● ENTRIES SUPPLIED
Start of Block

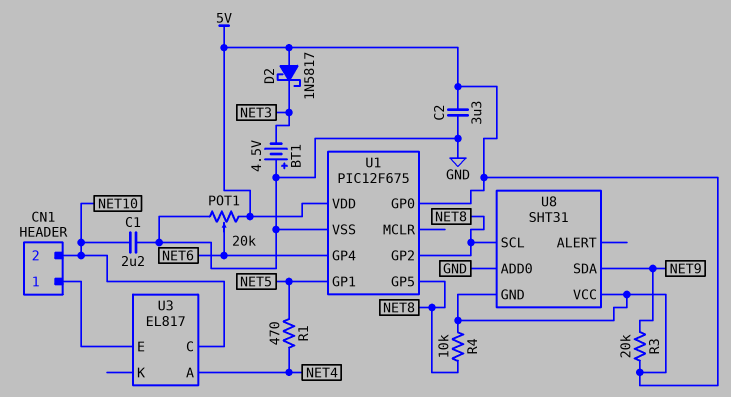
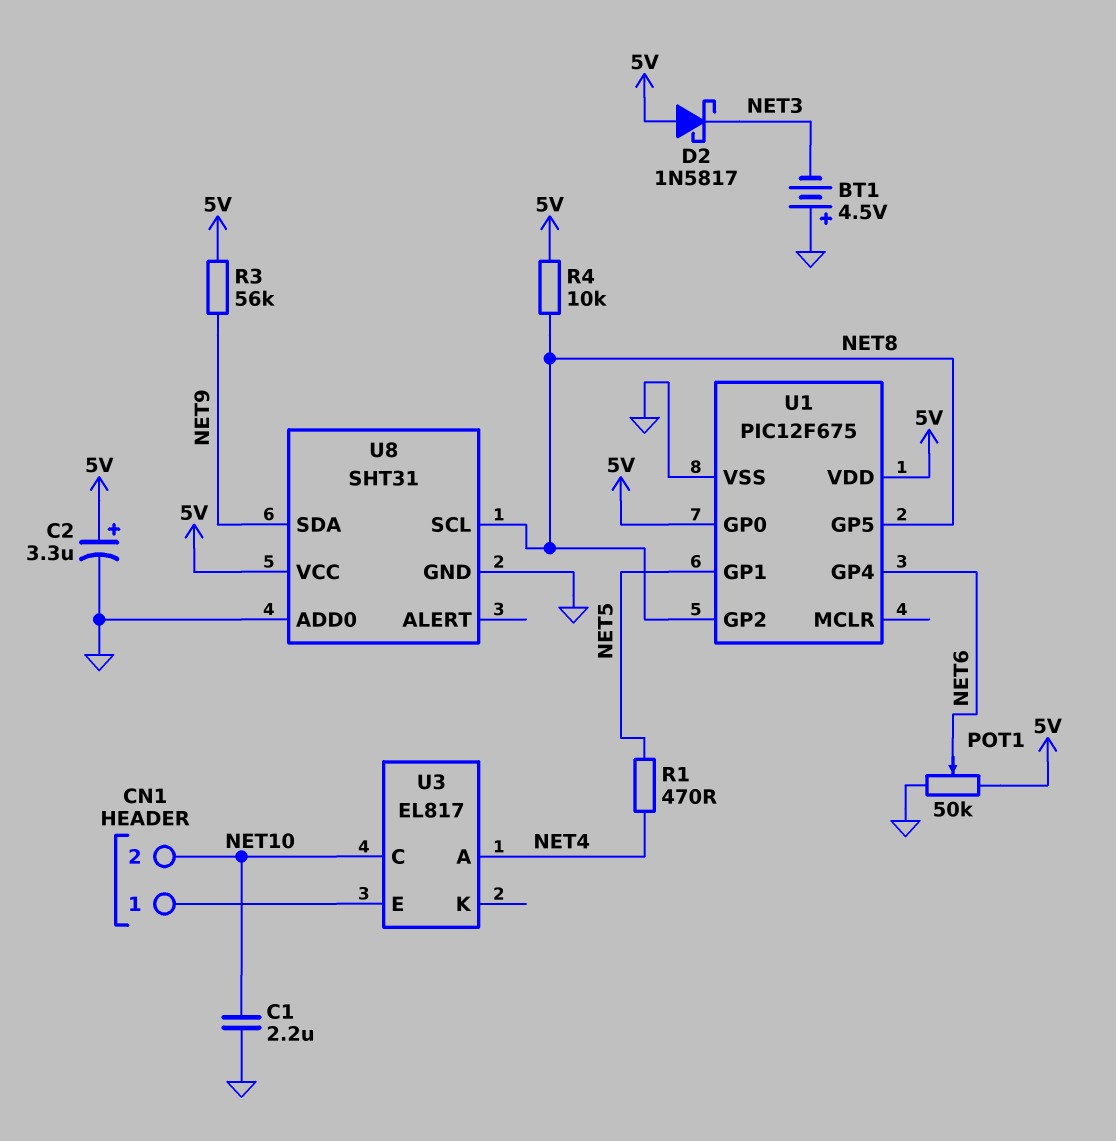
C2: 3.3uF (5V, GND) -> 3.3uF (plus 5V, minus GND)
POT1: 20k (5V, GND, wiper NET6) -> 50k (5V, GND, wiper NET6)
R3: 20k (5V, NET9) -> 56k (5V, NET9)
U8 pin GND: 5V -> GND

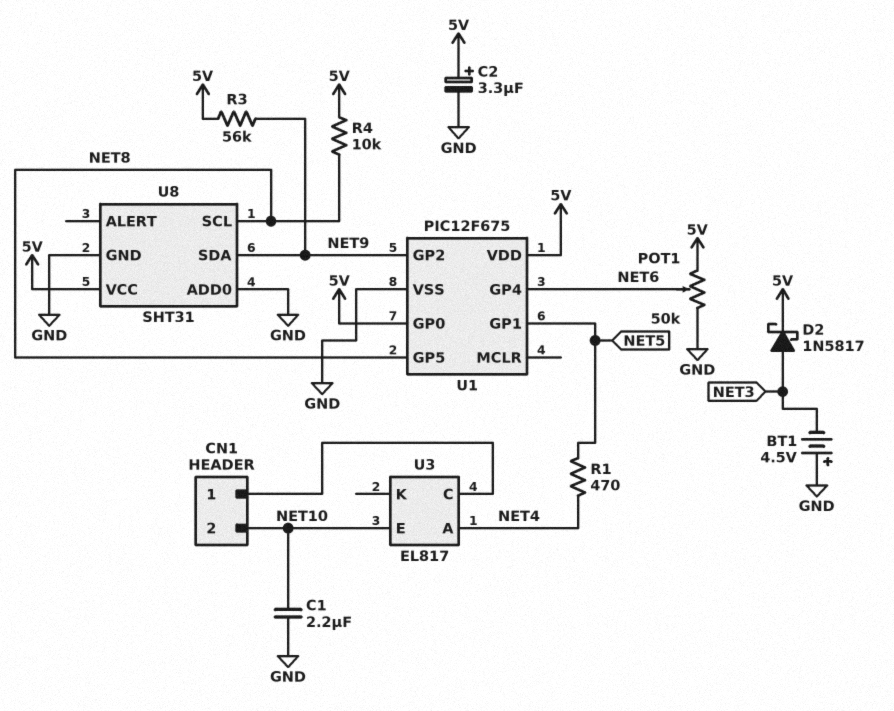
D2: schottky 1N5817 (A 5V, K NET3) -> schottky 1N5817 (A NET3, K 5V)
U1 pin GP2: NET8 -> NET9
U3 pin C: NET10 -> CN1/1
U3 pin E: CN1/1 -> NET10

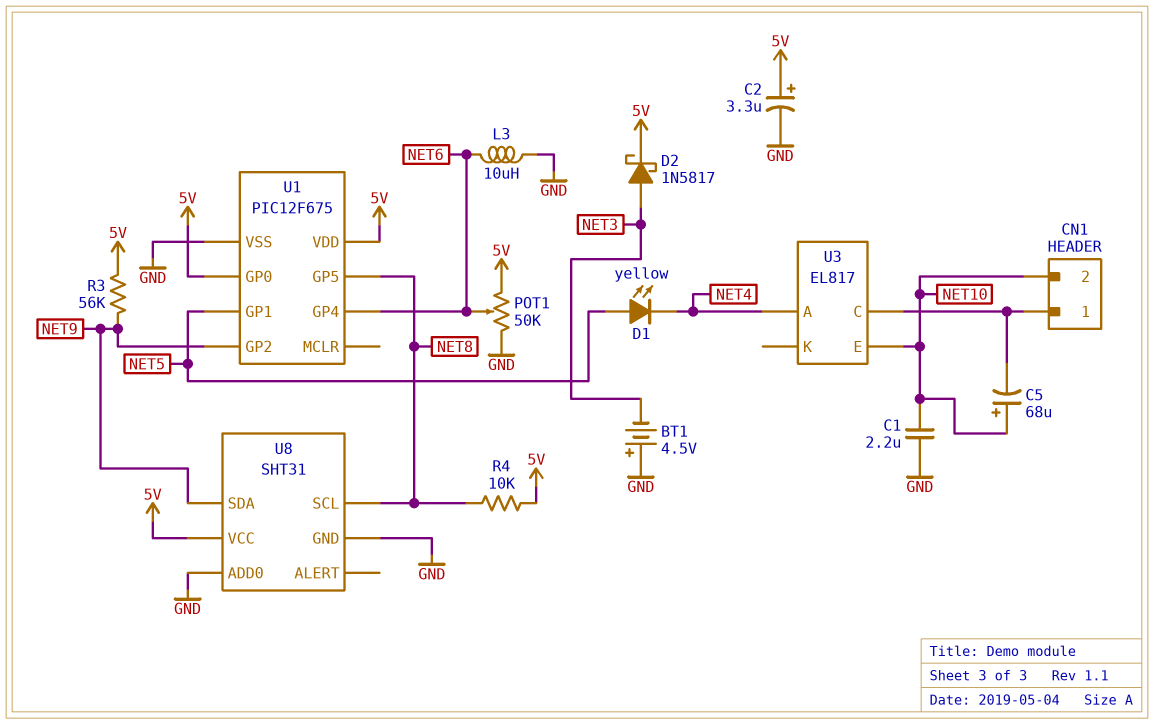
C5: none -> 68uF (plus NET10, minus CN1/1)
D1: none -> LED yellow (A NET5, K NET4)
L3: none -> 10uH (GND, NET6)
R1: 470 (NET4, NET5) -> none

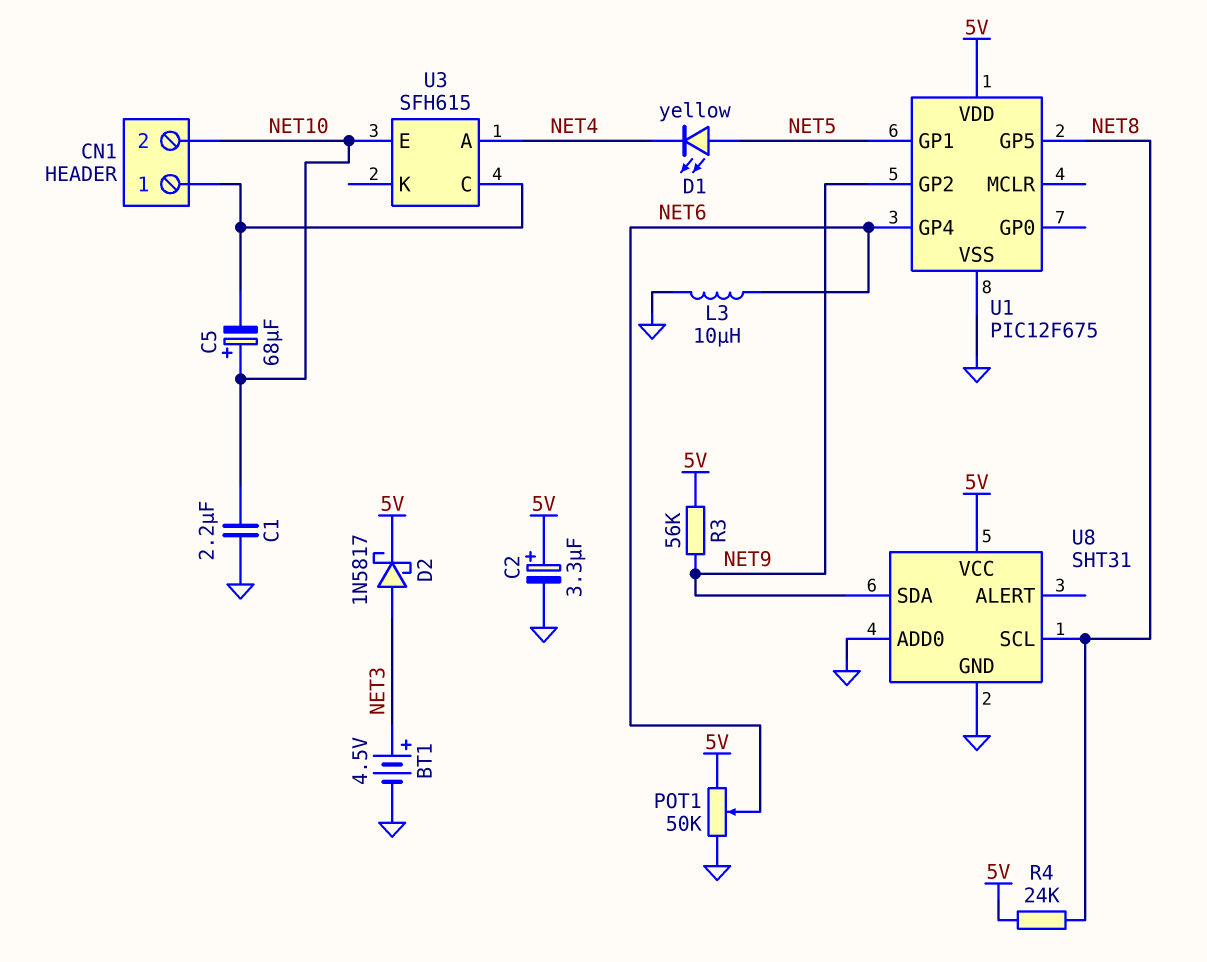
BT1: 4.5V (plus GND, minus NET3) -> 4.5V (plus NET3, minus GND)
R4: 10k (5V, NET8) -> 24k (5V, NET8)
U1 pin GP0: 5V -> none
U3: EL817 -> SFH615

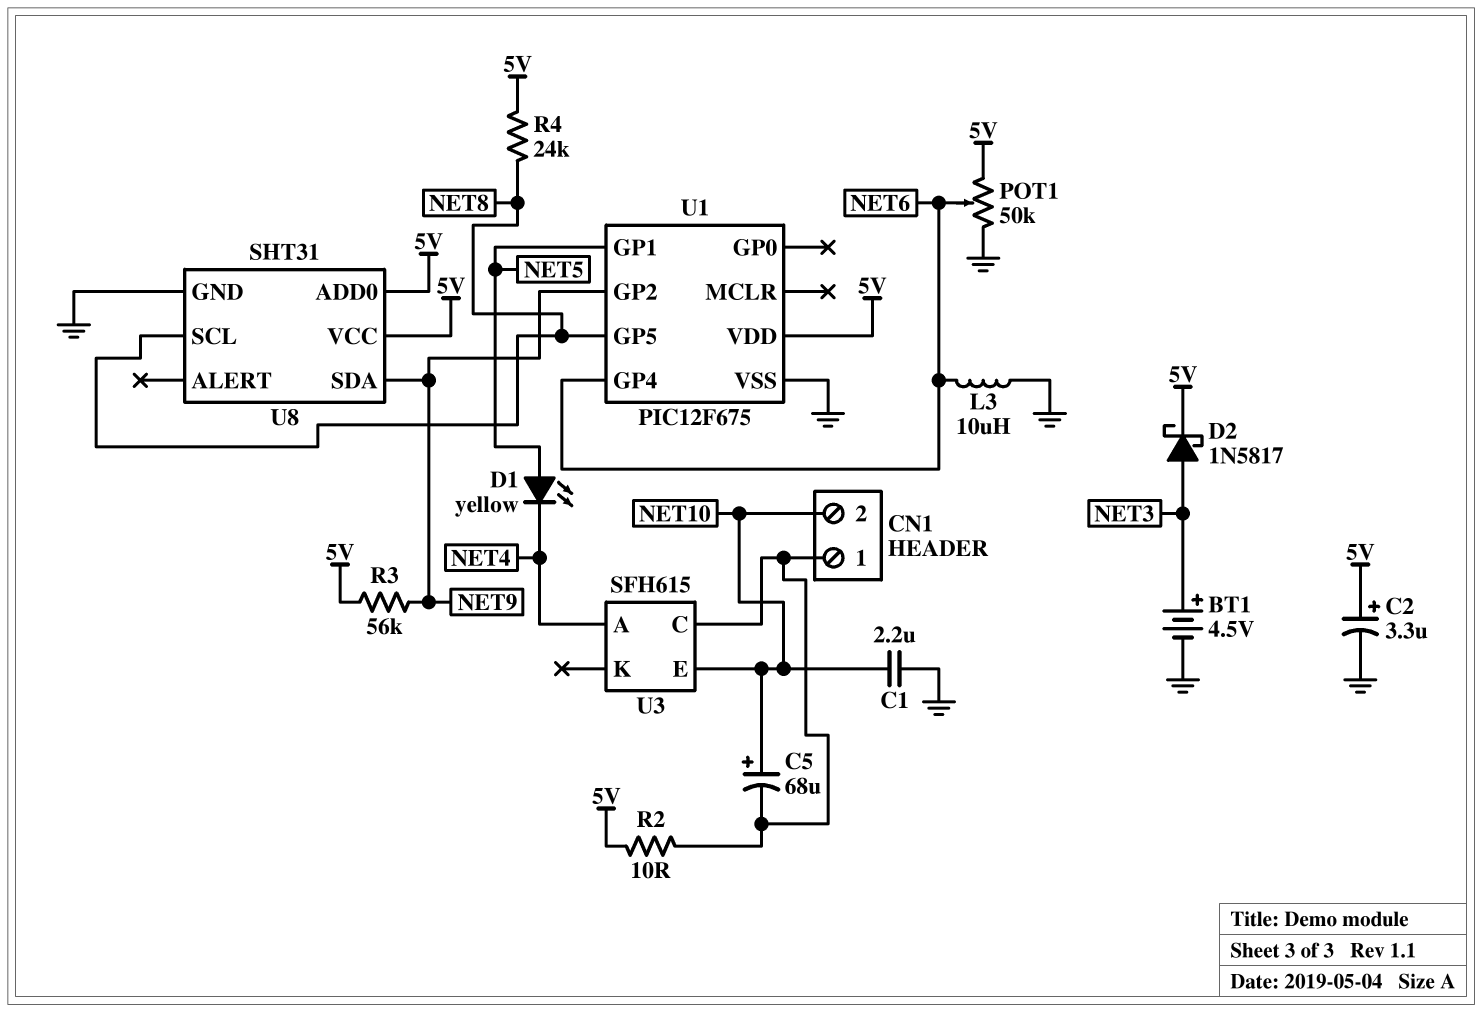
R2: none -> 10 (5V, CN1/1)
U8 pin ADD0: GND -> 5V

End of Block

● EXERCISE BRIEF
The lines to return are those in the material above that hold "none".

● TASK RESPONSE
C5: none -> 68uF (plus NET10, minus CN1/1)
D1: none -> LED yellow (A NET5, K NET4)
L3: none -> 10uH (GND, NET6)
R1: 470 (NET4, NET5) -> none
U1 pin GP0: 5V -> none
R2: none -> 10 (5V, CN1/1)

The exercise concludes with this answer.